## Records for the task
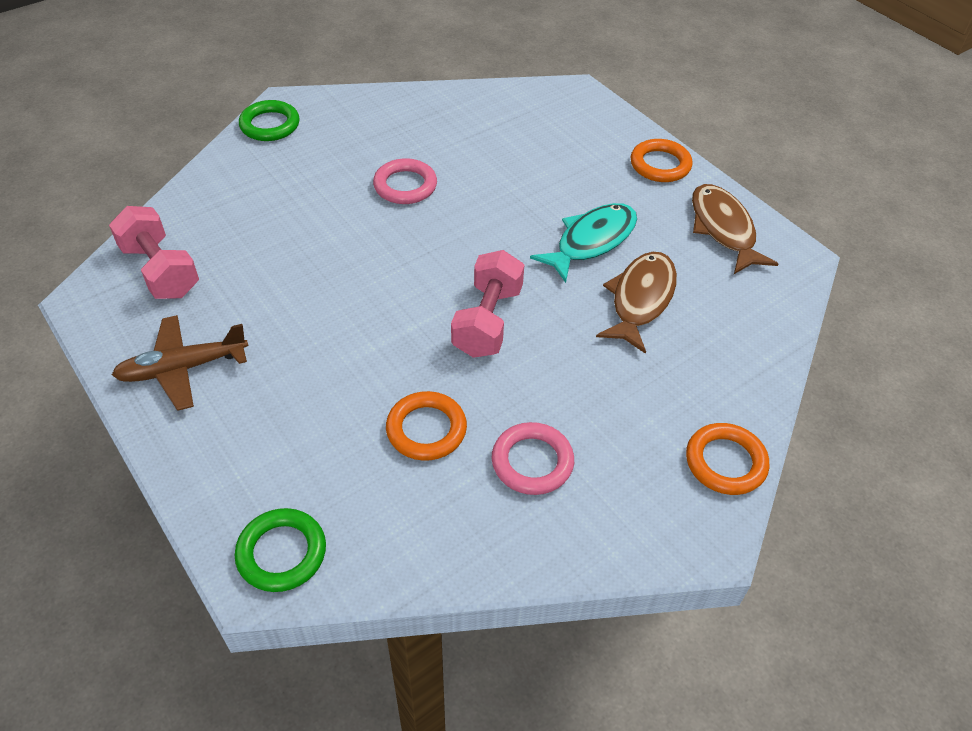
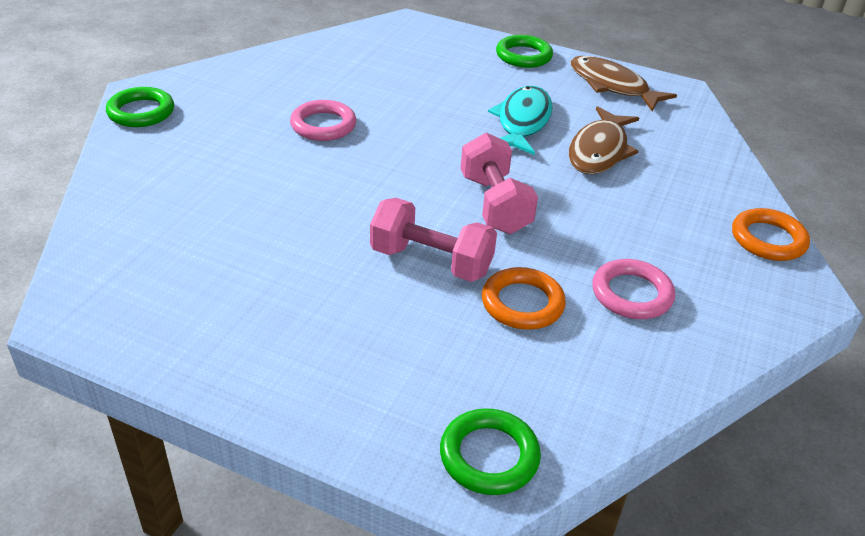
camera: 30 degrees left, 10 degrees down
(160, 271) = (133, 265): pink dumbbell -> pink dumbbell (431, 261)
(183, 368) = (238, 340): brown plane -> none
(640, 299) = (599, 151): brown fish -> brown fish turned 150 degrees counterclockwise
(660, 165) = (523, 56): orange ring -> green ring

## Problem to solve
Copy the entries above verbatim. Pictures do not belong in the copy.

## Exercise answer
camera: 30 degrees left, 10 degrees down
(160, 271) = (133, 265): pink dumbbell -> pink dumbbell (431, 261)
(183, 368) = (238, 340): brown plane -> none
(640, 299) = (599, 151): brown fish -> brown fish turned 150 degrees counterclockwise
(660, 165) = (523, 56): orange ring -> green ring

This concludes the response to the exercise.